** Given records **
= = = = = = =

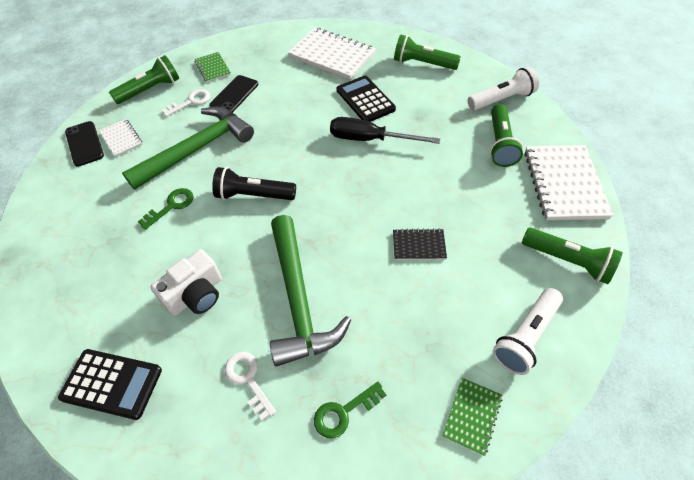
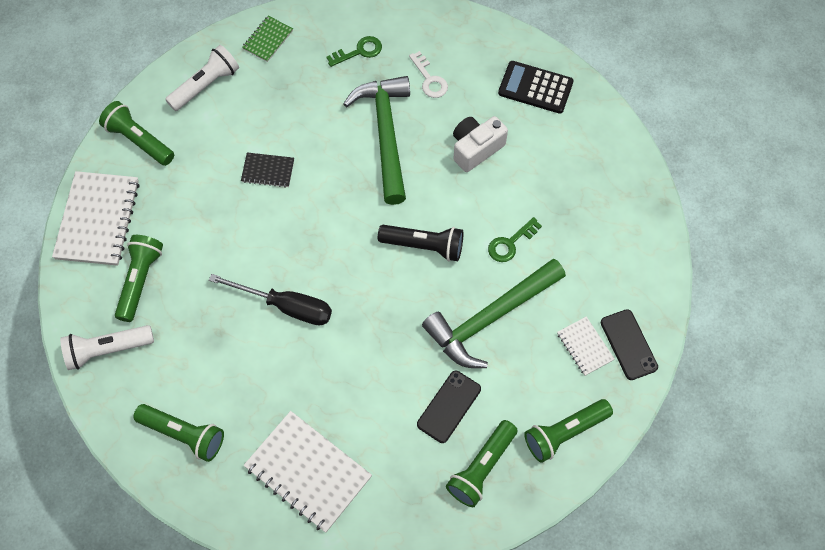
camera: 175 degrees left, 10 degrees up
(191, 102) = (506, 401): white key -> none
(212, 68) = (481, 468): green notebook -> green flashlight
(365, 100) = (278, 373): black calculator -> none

= = = = = = =

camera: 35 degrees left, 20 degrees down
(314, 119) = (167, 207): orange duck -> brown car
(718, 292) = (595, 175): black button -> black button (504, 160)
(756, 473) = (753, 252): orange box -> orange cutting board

= = = = = = =

** Work instructions **
Copy each line of the material where "none" is found.

** Finished exercise **
(191, 102) = (506, 401): white key -> none
(365, 100) = (278, 373): black calculator -> none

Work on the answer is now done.